EXERCISE - For the data below, restate word for word only the lines from the line containing "camera: 10 degrees left, 5 degrees down" through the line containing "(579, 259) = (486, 269): none -> red duck", both ends included.

Data entries:
§ §

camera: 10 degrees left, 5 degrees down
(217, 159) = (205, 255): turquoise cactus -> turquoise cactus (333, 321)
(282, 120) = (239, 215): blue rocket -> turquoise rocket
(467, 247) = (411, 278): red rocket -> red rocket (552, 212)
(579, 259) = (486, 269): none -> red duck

§ §

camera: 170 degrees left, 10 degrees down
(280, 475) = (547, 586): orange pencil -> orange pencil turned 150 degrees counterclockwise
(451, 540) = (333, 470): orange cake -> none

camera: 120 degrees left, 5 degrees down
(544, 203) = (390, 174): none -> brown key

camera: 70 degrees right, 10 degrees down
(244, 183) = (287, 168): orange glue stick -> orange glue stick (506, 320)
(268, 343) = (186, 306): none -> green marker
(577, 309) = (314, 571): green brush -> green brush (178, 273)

§ §

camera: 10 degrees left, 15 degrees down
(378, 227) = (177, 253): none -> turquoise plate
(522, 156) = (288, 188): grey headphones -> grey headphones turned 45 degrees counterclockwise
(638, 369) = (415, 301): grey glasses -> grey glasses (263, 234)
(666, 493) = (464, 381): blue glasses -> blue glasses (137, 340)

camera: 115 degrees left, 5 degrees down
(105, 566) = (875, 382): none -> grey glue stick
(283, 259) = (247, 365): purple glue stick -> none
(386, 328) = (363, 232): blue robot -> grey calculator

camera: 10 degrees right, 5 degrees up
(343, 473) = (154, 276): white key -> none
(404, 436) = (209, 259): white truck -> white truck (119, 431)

§ §

RESULT -
camera: 10 degrees left, 5 degrees down
(217, 159) = (205, 255): turquoise cactus -> turquoise cactus (333, 321)
(282, 120) = (239, 215): blue rocket -> turquoise rocket
(467, 247) = (411, 278): red rocket -> red rocket (552, 212)
(579, 259) = (486, 269): none -> red duck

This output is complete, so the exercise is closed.